#### [Instructions for the task]
Using the entries below, copy exactly each line from the line with "R202: 33k (+9V, W1) -> 33k (+9V, W3)" up to and including the line with "J202 pin 2: GND -> W5", with every picture left out.

#### [Material for the task]
┌────────
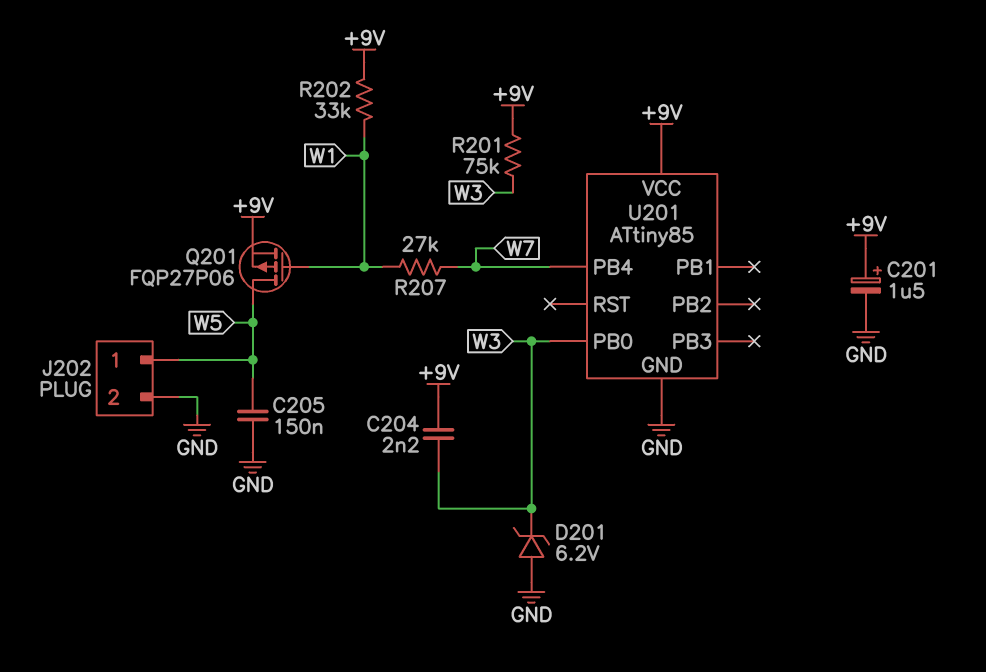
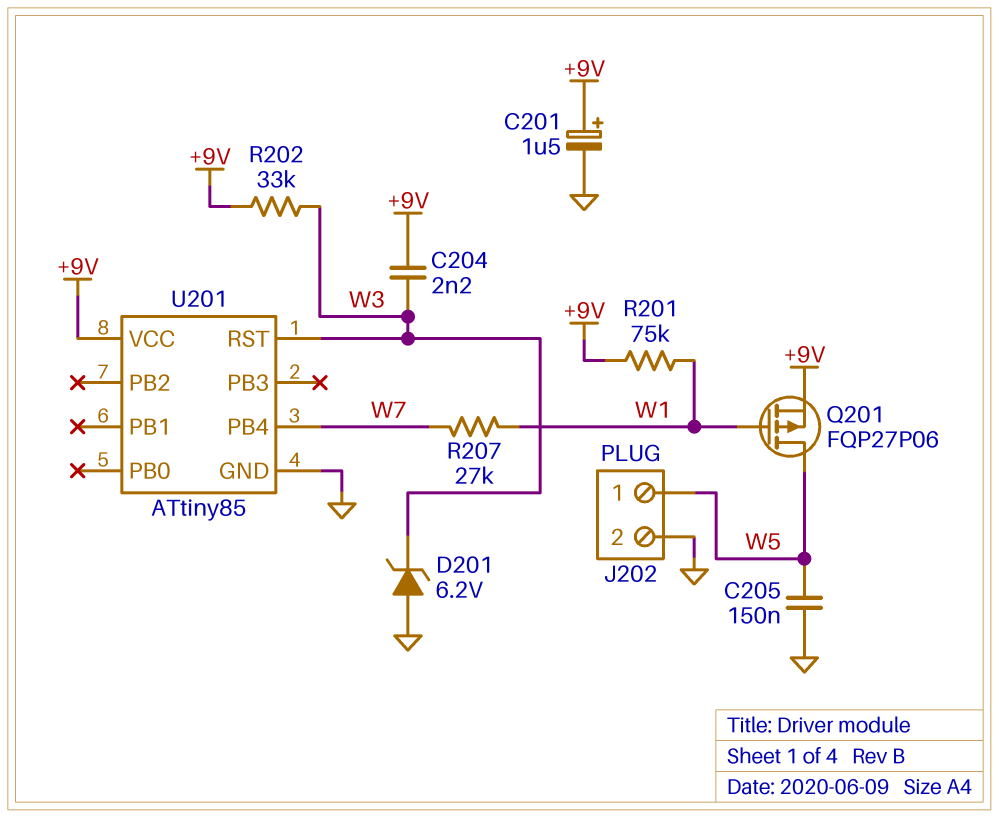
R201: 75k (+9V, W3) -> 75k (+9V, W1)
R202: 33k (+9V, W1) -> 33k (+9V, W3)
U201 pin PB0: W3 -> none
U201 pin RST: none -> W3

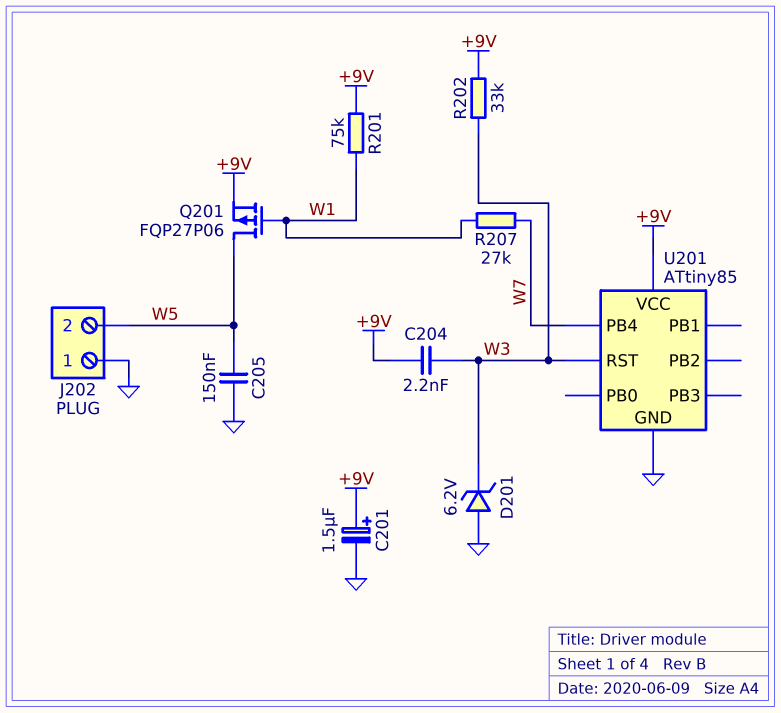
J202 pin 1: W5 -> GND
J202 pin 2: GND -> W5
└────────
┌────────
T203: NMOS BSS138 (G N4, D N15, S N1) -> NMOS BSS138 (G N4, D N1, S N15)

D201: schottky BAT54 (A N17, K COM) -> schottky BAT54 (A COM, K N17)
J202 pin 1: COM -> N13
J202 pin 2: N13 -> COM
└────────
┌────────
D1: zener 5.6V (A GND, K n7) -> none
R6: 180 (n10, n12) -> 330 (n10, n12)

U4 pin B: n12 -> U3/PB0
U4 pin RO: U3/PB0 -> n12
└────────
#### [Exercise answer]
R202: 33k (+9V, W1) -> 33k (+9V, W3)
U201 pin PB0: W3 -> none
U201 pin RST: none -> W3

J202 pin 1: W5 -> GND
J202 pin 2: GND -> W5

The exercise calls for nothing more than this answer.